§ **TASK ITEM**
Give every line from the entries that contains "green".

§ **RECORDS PROVIDED**
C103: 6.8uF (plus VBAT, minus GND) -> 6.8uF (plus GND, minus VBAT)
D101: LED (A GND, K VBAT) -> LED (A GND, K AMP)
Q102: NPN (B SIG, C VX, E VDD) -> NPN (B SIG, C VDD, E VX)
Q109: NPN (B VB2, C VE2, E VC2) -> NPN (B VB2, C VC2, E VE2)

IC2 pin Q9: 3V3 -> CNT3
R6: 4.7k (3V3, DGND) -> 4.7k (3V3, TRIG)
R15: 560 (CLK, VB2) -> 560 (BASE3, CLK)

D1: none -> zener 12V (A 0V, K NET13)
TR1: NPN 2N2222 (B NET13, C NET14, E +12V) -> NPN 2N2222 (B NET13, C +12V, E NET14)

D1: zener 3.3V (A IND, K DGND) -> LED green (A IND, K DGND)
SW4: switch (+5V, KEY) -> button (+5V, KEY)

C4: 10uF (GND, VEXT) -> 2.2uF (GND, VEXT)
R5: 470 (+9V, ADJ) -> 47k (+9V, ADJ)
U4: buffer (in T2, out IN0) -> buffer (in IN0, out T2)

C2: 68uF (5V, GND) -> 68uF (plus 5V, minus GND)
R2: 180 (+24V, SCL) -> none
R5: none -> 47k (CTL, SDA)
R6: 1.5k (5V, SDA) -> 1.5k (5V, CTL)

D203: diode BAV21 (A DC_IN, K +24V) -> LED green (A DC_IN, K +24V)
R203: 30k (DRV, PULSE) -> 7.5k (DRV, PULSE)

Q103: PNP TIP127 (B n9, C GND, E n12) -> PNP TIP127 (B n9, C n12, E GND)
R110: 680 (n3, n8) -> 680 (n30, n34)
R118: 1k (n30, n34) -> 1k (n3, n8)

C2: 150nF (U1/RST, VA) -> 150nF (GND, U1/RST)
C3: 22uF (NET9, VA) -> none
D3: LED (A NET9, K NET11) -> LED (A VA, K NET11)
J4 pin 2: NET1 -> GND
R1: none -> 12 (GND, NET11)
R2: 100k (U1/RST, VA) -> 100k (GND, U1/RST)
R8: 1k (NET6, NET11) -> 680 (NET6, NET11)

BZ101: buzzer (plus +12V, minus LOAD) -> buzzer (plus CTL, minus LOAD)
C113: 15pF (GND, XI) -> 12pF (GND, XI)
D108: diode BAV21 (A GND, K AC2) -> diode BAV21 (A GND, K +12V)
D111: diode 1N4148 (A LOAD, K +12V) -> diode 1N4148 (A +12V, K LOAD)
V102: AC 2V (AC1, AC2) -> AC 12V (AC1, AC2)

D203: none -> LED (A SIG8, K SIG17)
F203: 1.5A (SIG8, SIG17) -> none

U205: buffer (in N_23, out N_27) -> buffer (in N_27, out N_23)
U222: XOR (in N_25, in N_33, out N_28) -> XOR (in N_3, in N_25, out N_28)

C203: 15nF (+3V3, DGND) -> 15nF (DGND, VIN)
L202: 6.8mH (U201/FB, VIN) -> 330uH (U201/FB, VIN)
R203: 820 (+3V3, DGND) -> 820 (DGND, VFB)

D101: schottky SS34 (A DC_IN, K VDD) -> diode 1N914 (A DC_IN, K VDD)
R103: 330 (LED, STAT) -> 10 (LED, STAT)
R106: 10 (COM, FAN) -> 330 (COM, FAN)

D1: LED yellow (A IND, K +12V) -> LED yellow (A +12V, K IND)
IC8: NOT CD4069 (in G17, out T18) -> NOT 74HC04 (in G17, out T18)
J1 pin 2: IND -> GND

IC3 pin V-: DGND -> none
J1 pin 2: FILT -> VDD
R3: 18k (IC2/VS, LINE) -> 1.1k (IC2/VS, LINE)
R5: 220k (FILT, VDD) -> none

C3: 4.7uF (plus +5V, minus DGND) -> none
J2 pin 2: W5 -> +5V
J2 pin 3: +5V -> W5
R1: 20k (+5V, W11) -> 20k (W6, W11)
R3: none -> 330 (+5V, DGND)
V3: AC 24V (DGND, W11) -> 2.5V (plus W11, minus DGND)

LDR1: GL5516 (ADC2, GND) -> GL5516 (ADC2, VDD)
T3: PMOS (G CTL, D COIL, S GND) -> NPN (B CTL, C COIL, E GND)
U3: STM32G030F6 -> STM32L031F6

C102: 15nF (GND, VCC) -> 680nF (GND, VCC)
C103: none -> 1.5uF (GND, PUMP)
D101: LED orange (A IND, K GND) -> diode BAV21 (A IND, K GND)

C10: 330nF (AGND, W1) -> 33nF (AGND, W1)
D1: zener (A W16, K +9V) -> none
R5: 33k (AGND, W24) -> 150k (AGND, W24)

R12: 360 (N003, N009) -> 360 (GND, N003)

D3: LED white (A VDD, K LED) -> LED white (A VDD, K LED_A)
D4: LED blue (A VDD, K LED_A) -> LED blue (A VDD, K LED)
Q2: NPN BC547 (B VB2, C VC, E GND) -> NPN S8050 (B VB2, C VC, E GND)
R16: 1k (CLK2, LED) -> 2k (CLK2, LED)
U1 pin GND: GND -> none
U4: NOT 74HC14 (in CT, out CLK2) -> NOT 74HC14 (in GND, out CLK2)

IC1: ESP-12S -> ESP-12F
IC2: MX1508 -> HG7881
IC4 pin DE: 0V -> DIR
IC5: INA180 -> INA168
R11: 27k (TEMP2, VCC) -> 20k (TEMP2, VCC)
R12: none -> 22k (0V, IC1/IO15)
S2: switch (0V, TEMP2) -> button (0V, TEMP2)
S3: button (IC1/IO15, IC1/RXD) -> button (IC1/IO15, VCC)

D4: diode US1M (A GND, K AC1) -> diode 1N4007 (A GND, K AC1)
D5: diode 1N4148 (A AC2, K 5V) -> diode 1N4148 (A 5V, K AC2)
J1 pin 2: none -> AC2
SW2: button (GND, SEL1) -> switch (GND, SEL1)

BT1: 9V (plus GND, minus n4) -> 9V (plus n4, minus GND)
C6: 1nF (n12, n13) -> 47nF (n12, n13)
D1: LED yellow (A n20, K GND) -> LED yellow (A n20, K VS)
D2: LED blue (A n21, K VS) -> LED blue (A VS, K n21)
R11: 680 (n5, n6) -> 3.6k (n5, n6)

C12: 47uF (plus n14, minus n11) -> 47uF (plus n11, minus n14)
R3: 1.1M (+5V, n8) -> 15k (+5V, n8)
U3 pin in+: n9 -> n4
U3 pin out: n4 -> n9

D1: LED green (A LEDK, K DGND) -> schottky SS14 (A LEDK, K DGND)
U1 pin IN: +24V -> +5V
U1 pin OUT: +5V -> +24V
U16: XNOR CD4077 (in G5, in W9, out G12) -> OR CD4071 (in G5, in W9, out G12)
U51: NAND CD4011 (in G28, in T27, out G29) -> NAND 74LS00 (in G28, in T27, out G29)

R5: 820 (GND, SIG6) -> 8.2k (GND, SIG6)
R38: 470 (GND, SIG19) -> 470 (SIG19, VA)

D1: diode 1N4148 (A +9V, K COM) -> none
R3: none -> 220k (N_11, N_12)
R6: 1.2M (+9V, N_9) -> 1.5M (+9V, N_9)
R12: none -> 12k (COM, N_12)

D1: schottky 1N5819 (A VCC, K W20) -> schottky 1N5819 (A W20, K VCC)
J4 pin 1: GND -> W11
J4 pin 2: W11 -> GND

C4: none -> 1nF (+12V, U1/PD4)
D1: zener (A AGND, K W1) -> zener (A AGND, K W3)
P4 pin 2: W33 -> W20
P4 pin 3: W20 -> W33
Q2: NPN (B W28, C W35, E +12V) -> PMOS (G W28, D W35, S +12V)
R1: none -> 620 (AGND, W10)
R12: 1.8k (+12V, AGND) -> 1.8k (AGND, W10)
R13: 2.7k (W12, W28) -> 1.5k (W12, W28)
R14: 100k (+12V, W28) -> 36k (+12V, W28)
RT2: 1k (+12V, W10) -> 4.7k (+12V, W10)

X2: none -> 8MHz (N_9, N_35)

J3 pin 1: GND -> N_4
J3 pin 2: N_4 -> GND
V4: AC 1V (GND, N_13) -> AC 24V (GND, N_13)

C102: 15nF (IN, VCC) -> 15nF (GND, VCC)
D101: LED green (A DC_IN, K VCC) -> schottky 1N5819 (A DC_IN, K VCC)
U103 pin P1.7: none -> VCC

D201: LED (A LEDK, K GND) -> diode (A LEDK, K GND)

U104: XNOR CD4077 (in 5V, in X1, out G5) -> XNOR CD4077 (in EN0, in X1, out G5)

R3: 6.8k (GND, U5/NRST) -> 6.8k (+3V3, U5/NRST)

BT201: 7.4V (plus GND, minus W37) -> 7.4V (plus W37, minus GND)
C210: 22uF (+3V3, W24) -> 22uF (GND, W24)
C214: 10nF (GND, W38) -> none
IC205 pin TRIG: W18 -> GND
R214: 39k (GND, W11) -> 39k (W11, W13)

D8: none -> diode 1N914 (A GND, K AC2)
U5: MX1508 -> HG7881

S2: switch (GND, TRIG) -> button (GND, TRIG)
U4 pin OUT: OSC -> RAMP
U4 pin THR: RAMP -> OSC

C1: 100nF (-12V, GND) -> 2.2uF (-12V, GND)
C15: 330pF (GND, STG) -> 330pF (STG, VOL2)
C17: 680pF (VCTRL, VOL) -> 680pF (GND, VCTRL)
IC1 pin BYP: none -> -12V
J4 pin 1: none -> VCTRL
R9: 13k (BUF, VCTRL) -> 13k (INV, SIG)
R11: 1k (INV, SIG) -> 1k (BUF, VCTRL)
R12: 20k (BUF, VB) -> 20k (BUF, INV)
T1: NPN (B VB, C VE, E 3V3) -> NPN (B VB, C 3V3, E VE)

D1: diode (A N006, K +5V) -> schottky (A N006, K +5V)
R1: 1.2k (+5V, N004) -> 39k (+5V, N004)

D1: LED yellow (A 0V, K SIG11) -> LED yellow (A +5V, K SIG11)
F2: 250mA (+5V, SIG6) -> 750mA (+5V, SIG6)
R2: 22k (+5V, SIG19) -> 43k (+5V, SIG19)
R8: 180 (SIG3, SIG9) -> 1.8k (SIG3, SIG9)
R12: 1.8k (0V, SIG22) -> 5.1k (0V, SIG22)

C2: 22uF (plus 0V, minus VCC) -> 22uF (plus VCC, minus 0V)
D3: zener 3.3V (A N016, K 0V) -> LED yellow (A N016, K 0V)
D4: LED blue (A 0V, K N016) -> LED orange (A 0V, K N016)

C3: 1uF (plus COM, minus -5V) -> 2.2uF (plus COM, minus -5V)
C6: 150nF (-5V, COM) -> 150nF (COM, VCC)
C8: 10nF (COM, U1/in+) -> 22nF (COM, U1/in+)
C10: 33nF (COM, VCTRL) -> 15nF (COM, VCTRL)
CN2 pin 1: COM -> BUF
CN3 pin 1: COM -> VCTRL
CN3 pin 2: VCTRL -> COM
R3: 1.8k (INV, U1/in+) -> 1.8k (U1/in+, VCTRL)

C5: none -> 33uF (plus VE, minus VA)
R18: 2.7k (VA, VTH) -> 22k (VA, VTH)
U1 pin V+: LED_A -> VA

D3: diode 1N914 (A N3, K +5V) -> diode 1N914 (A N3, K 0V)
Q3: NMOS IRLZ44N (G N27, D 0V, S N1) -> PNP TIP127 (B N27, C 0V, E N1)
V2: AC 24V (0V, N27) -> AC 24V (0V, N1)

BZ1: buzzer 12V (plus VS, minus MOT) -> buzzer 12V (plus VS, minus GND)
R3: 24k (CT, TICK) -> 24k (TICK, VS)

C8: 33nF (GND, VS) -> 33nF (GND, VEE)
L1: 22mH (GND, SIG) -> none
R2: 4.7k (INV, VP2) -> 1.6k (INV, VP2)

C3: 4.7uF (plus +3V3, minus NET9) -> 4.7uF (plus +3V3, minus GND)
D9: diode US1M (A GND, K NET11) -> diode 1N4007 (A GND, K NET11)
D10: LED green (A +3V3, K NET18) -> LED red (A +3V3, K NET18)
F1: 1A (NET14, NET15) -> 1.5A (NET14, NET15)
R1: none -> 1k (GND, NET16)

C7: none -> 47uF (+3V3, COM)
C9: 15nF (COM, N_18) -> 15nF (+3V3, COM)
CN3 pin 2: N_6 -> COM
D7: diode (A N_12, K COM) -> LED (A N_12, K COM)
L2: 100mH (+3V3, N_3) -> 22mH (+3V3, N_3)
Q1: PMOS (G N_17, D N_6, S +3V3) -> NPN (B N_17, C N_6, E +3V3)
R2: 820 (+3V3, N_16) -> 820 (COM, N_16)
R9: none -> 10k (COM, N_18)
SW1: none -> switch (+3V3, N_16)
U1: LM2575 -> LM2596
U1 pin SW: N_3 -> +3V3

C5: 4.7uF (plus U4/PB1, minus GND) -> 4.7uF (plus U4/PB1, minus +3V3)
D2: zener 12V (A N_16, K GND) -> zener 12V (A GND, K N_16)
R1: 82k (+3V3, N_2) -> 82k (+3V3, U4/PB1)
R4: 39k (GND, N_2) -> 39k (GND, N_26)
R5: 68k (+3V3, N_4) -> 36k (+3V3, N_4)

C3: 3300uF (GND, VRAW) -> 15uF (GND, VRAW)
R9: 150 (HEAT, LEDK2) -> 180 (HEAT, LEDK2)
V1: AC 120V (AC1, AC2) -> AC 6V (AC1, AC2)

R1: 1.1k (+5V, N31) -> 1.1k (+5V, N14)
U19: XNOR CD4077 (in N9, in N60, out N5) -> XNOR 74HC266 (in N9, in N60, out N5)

§ **RESULT FOR THIS EXERCISE**
D1: zener 3.3V (A IND, K DGND) -> LED green (A IND, K DGND)
D203: diode BAV21 (A DC_IN, K +24V) -> LED green (A DC_IN, K +24V)
D1: LED green (A LEDK, K DGND) -> schottky SS14 (A LEDK, K DGND)
D101: LED green (A DC_IN, K VCC) -> schottky 1N5819 (A DC_IN, K VCC)
D10: LED green (A +3V3, K NET18) -> LED red (A +3V3, K NET18)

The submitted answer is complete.